Give the data again in full. Keep every line the same.

:: Data extract

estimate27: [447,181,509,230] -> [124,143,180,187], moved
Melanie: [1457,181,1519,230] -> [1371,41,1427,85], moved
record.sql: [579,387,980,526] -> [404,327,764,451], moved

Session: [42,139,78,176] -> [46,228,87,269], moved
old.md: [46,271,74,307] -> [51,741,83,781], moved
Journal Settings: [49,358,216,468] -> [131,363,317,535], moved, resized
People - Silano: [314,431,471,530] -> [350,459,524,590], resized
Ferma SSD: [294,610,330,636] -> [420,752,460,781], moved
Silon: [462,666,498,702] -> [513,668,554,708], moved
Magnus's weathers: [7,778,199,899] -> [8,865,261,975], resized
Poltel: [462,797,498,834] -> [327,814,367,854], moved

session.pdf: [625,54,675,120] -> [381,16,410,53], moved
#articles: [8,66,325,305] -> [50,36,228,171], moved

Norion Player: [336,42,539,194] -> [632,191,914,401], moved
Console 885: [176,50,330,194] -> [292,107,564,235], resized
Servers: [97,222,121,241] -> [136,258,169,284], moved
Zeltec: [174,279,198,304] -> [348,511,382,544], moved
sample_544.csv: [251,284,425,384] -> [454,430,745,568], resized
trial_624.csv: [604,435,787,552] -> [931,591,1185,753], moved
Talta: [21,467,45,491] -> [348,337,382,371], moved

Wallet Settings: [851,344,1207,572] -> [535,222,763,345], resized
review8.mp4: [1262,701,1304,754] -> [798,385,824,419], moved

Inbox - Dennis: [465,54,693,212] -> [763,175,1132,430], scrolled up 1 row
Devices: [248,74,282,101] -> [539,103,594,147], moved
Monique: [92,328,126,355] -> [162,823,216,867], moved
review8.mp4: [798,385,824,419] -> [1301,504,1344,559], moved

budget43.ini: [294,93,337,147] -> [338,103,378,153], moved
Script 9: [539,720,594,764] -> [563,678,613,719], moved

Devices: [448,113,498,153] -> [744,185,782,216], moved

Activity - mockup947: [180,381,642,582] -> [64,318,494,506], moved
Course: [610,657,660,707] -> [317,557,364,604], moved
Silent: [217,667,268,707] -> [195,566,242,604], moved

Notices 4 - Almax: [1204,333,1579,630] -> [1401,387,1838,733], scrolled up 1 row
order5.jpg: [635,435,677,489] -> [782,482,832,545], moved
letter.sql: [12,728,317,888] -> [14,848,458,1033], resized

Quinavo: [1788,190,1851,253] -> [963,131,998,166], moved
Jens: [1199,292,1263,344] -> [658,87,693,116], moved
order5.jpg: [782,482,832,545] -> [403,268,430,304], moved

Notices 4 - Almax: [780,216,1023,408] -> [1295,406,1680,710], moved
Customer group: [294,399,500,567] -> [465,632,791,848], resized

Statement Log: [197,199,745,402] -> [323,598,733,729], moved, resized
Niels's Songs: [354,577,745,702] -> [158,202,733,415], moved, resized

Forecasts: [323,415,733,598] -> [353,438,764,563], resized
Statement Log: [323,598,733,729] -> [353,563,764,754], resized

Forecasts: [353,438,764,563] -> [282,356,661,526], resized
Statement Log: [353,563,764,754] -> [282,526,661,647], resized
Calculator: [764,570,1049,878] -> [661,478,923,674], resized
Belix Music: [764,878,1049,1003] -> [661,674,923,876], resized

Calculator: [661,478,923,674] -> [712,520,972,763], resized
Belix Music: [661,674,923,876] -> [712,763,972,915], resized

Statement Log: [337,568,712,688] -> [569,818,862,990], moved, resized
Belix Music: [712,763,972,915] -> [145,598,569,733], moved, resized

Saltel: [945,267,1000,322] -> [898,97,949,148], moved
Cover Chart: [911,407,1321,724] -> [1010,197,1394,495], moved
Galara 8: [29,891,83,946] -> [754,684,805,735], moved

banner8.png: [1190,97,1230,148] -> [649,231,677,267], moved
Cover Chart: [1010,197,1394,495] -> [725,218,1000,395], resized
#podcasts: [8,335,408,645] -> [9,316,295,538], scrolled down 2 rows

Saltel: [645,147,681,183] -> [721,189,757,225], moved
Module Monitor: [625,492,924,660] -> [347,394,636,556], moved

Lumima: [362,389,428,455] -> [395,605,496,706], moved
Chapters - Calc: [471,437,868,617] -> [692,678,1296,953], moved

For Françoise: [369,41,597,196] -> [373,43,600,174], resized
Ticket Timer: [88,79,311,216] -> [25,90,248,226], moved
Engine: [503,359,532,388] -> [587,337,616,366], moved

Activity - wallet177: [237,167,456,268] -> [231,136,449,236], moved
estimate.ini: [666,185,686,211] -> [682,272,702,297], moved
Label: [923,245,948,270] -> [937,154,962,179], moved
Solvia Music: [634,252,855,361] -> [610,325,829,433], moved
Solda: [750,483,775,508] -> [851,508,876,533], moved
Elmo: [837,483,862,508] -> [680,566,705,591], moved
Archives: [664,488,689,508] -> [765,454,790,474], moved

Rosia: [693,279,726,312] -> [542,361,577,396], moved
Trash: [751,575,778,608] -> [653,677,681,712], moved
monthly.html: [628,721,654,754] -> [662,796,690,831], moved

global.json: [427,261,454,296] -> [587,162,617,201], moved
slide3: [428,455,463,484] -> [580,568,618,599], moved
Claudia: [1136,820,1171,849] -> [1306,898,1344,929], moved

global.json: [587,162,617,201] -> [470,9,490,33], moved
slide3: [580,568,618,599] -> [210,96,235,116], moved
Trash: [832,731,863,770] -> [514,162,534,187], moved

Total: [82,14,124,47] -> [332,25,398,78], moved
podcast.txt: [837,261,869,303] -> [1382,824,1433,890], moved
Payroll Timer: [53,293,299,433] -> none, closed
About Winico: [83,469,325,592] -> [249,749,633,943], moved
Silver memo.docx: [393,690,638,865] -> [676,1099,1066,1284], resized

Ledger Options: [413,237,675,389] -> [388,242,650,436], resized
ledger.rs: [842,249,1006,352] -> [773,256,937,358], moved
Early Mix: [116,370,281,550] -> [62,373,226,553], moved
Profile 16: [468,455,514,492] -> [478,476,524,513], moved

::::

Answer to this task:
estimate27: [447,181,509,230] -> [124,143,180,187], moved
Melanie: [1457,181,1519,230] -> [1371,41,1427,85], moved
record.sql: [579,387,980,526] -> [404,327,764,451], moved

Session: [42,139,78,176] -> [46,228,87,269], moved
old.md: [46,271,74,307] -> [51,741,83,781], moved
Journal Settings: [49,358,216,468] -> [131,363,317,535], moved, resized
People - Silano: [314,431,471,530] -> [350,459,524,590], resized
Ferma SSD: [294,610,330,636] -> [420,752,460,781], moved
Silon: [462,666,498,702] -> [513,668,554,708], moved
Magnus's weathers: [7,778,199,899] -> [8,865,261,975], resized
Poltel: [462,797,498,834] -> [327,814,367,854], moved

session.pdf: [625,54,675,120] -> [381,16,410,53], moved
#articles: [8,66,325,305] -> [50,36,228,171], moved

Norion Player: [336,42,539,194] -> [632,191,914,401], moved
Console 885: [176,50,330,194] -> [292,107,564,235], resized
Servers: [97,222,121,241] -> [136,258,169,284], moved
Zeltec: [174,279,198,304] -> [348,511,382,544], moved
sample_544.csv: [251,284,425,384] -> [454,430,745,568], resized
trial_624.csv: [604,435,787,552] -> [931,591,1185,753], moved
Talta: [21,467,45,491] -> [348,337,382,371], moved

Wallet Settings: [851,344,1207,572] -> [535,222,763,345], resized
review8.mp4: [1262,701,1304,754] -> [798,385,824,419], moved

Inbox - Dennis: [465,54,693,212] -> [763,175,1132,430], scrolled up 1 row
Devices: [248,74,282,101] -> [539,103,594,147], moved
Monique: [92,328,126,355] -> [162,823,216,867], moved
review8.mp4: [798,385,824,419] -> [1301,504,1344,559], moved

budget43.ini: [294,93,337,147] -> [338,103,378,153], moved
Script 9: [539,720,594,764] -> [563,678,613,719], moved

Devices: [448,113,498,153] -> [744,185,782,216], moved

Activity - mockup947: [180,381,642,582] -> [64,318,494,506], moved
Course: [610,657,660,707] -> [317,557,364,604], moved
Silent: [217,667,268,707] -> [195,566,242,604], moved

Notices 4 - Almax: [1204,333,1579,630] -> [1401,387,1838,733], scrolled up 1 row
order5.jpg: [635,435,677,489] -> [782,482,832,545], moved
letter.sql: [12,728,317,888] -> [14,848,458,1033], resized

Quinavo: [1788,190,1851,253] -> [963,131,998,166], moved
Jens: [1199,292,1263,344] -> [658,87,693,116], moved
order5.jpg: [782,482,832,545] -> [403,268,430,304], moved

Notices 4 - Almax: [780,216,1023,408] -> [1295,406,1680,710], moved
Customer group: [294,399,500,567] -> [465,632,791,848], resized

Statement Log: [197,199,745,402] -> [323,598,733,729], moved, resized
Niels's Songs: [354,577,745,702] -> [158,202,733,415], moved, resized

Forecasts: [323,415,733,598] -> [353,438,764,563], resized
Statement Log: [323,598,733,729] -> [353,563,764,754], resized

Forecasts: [353,438,764,563] -> [282,356,661,526], resized
Statement Log: [353,563,764,754] -> [282,526,661,647], resized
Calculator: [764,570,1049,878] -> [661,478,923,674], resized
Belix Music: [764,878,1049,1003] -> [661,674,923,876], resized

Calculator: [661,478,923,674] -> [712,520,972,763], resized
Belix Music: [661,674,923,876] -> [712,763,972,915], resized

Statement Log: [337,568,712,688] -> [569,818,862,990], moved, resized
Belix Music: [712,763,972,915] -> [145,598,569,733], moved, resized

Saltel: [945,267,1000,322] -> [898,97,949,148], moved
Cover Chart: [911,407,1321,724] -> [1010,197,1394,495], moved
Galara 8: [29,891,83,946] -> [754,684,805,735], moved

banner8.png: [1190,97,1230,148] -> [649,231,677,267], moved
Cover Chart: [1010,197,1394,495] -> [725,218,1000,395], resized
#podcasts: [8,335,408,645] -> [9,316,295,538], scrolled down 2 rows

Saltel: [645,147,681,183] -> [721,189,757,225], moved
Module Monitor: [625,492,924,660] -> [347,394,636,556], moved

Lumima: [362,389,428,455] -> [395,605,496,706], moved
Chapters - Calc: [471,437,868,617] -> [692,678,1296,953], moved

For Françoise: [369,41,597,196] -> [373,43,600,174], resized
Ticket Timer: [88,79,311,216] -> [25,90,248,226], moved
Engine: [503,359,532,388] -> [587,337,616,366], moved

Activity - wallet177: [237,167,456,268] -> [231,136,449,236], moved
estimate.ini: [666,185,686,211] -> [682,272,702,297], moved
Label: [923,245,948,270] -> [937,154,962,179], moved
Solvia Music: [634,252,855,361] -> [610,325,829,433], moved
Solda: [750,483,775,508] -> [851,508,876,533], moved
Elmo: [837,483,862,508] -> [680,566,705,591], moved
Archives: [664,488,689,508] -> [765,454,790,474], moved

Rosia: [693,279,726,312] -> [542,361,577,396], moved
Trash: [751,575,778,608] -> [653,677,681,712], moved
monthly.html: [628,721,654,754] -> [662,796,690,831], moved

global.json: [427,261,454,296] -> [587,162,617,201], moved
slide3: [428,455,463,484] -> [580,568,618,599], moved
Claudia: [1136,820,1171,849] -> [1306,898,1344,929], moved

global.json: [587,162,617,201] -> [470,9,490,33], moved
slide3: [580,568,618,599] -> [210,96,235,116], moved
Trash: [832,731,863,770] -> [514,162,534,187], moved

Total: [82,14,124,47] -> [332,25,398,78], moved
podcast.txt: [837,261,869,303] -> [1382,824,1433,890], moved
Payroll Timer: [53,293,299,433] -> none, closed
About Winico: [83,469,325,592] -> [249,749,633,943], moved
Silver memo.docx: [393,690,638,865] -> [676,1099,1066,1284], resized

Ledger Options: [413,237,675,389] -> [388,242,650,436], resized
ledger.rs: [842,249,1006,352] -> [773,256,937,358], moved
Early Mix: [116,370,281,550] -> [62,373,226,553], moved
Profile 16: [468,455,514,492] -> [478,476,524,513], moved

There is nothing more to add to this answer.